### Exercise details
Copying exactly, give the lines in the material below from the one with "purple brick A10:A12" to the one with "purple plate H7:J7", ends included, and nothing besides.

### Extracted entries
——————————
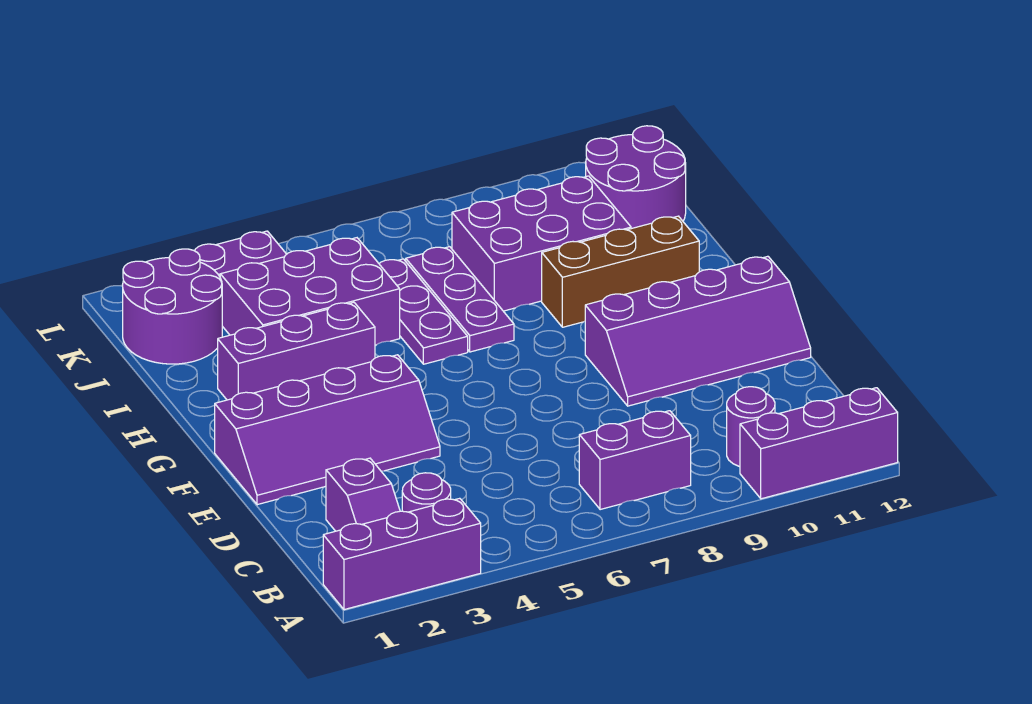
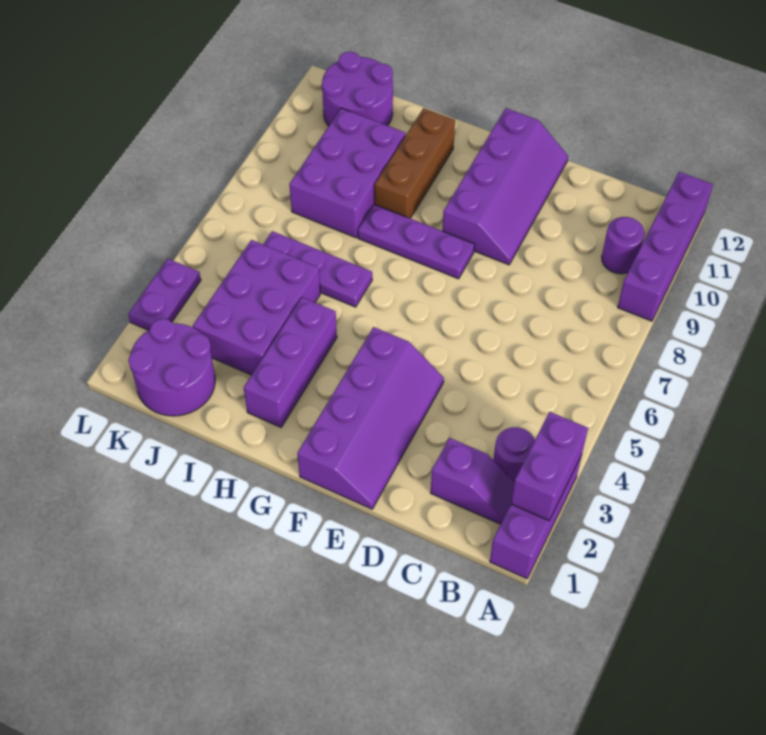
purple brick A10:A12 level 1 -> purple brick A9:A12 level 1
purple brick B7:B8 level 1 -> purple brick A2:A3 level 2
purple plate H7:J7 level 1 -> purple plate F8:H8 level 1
——————————
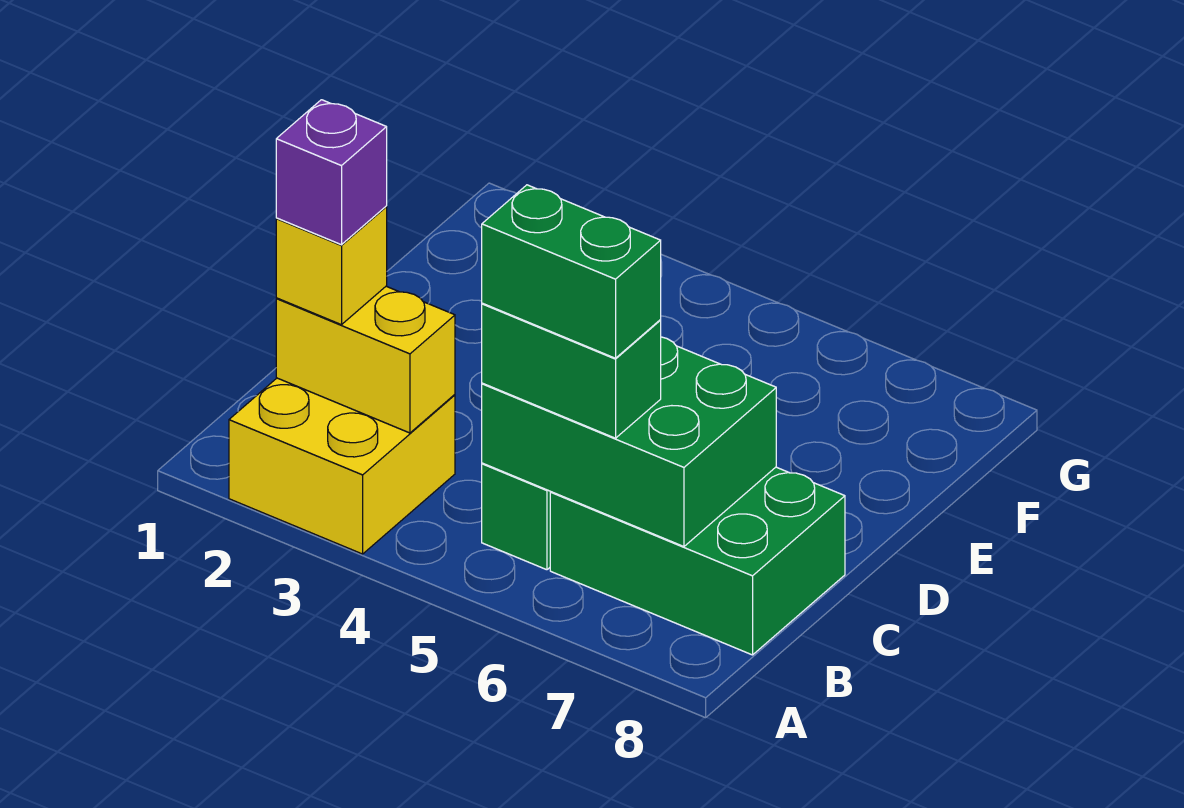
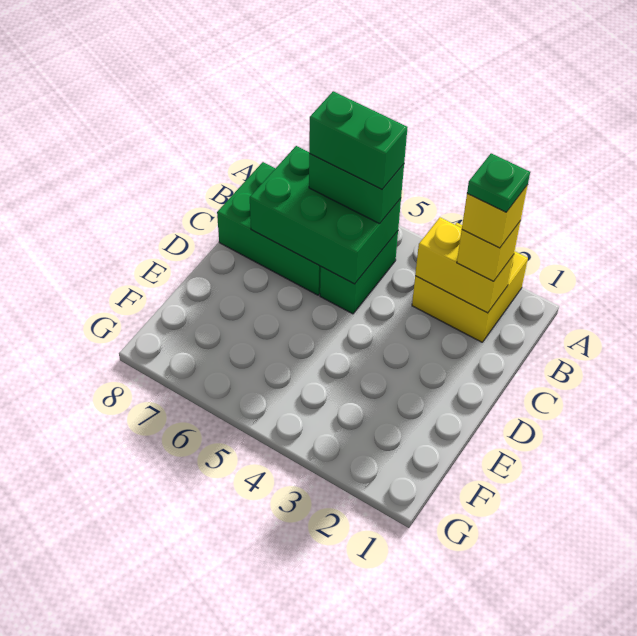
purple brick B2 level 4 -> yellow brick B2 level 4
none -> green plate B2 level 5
——————————
### Reply
purple brick A10:A12 level 1 -> purple brick A9:A12 level 1
purple brick B7:B8 level 1 -> purple brick A2:A3 level 2
purple plate H7:J7 level 1 -> purple plate F8:H8 level 1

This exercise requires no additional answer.